[Data for review Boundary: Start]

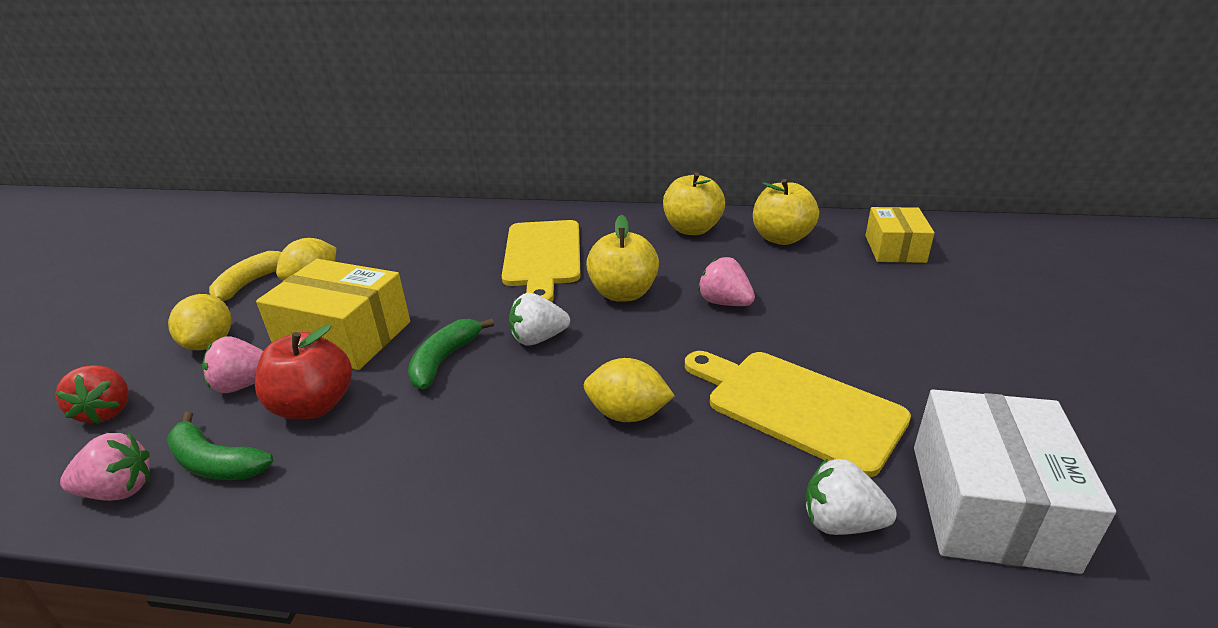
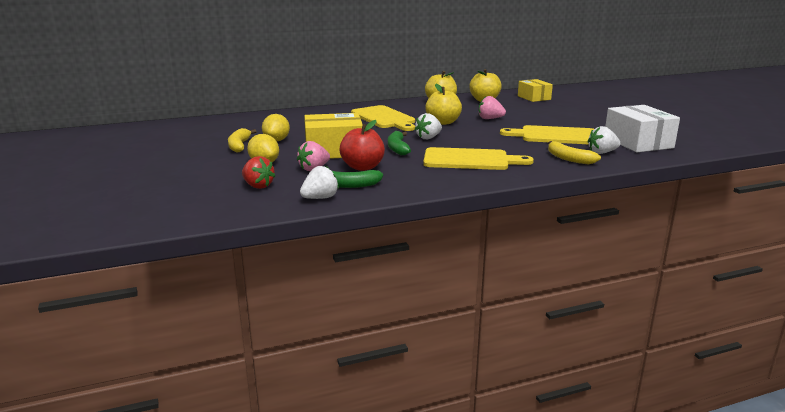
camera: 30 degrees left, 10 degrees down
(119, 490) = (320, 198): pink strawberry -> white strawberry
(516, 446) = (470, 160): none -> yellow cutting board
(627, 414) = (499, 147): yellow lemon -> none
(728, 521) = (569, 159): none -> yellow banana

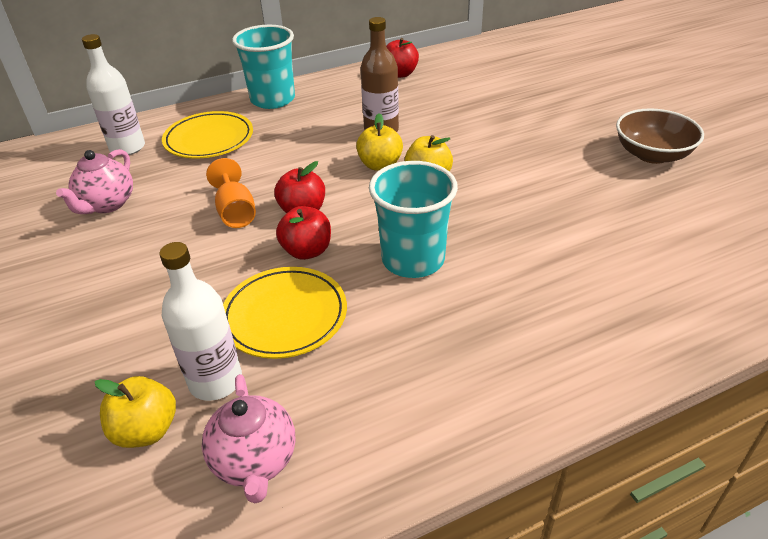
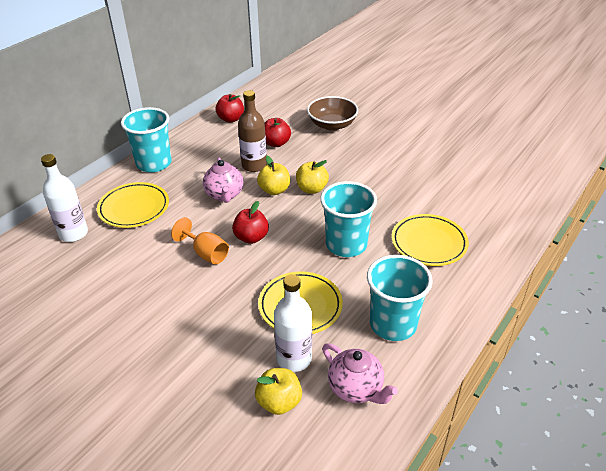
camera: 30 degrees left, 0 degrees up
(107, 204) = (103, 280): pink teapot -> pink teapot (224, 195)
(307, 251) = (277, 262): red apple -> red apple (276, 143)
(385, 392) = (393, 324): none -> turquoise cup
(535, 298) = (429, 243): none -> yellow plate
(652, 154) = (428, 135): brown bowl -> brown bowl (332, 125)

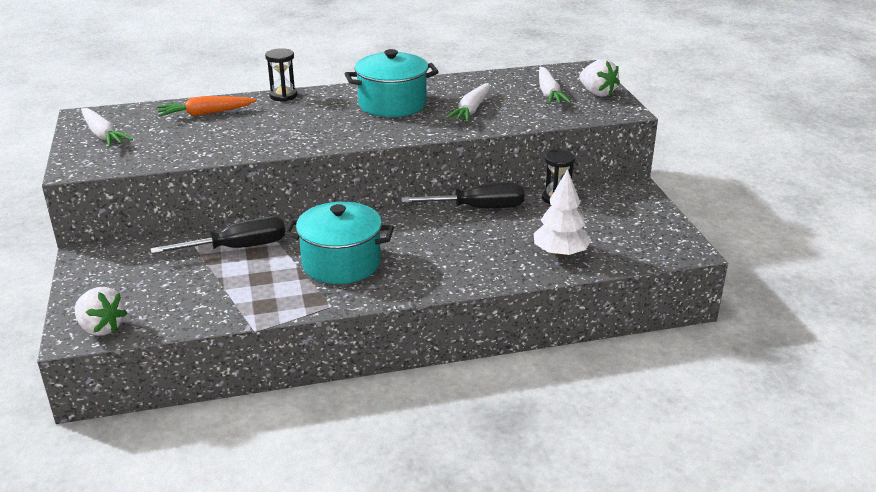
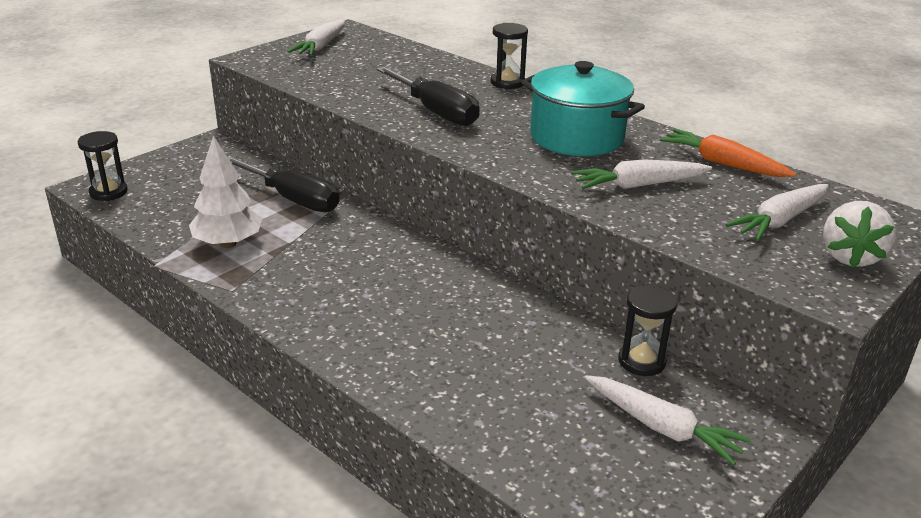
camera: 55 degrees right, 0 degrees up
(101, 328) = (108, 192): white strawberry -> black hourglass
(205, 113) = (417, 66): orange carrot -> orange carrot (722, 164)
(341, 263) = (319, 264): turquoise pot -> none
(478, 208) = (538, 309): black screwdriver -> black screwdriver (436, 112)
(560, 253) = (503, 415): white tree -> white tree (228, 243)
(610, 214) = (662, 427): none -> white carrot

[Data for review Boundary: End]

• Assigned task: Give again, exactly, every line from the one holding "(101, 328) = (108, 192): white" to the last line of the data.

• Exercise answer:
(101, 328) = (108, 192): white strawberry -> black hourglass
(205, 113) = (417, 66): orange carrot -> orange carrot (722, 164)
(341, 263) = (319, 264): turquoise pot -> none
(478, 208) = (538, 309): black screwdriver -> black screwdriver (436, 112)
(560, 253) = (503, 415): white tree -> white tree (228, 243)
(610, 214) = (662, 427): none -> white carrot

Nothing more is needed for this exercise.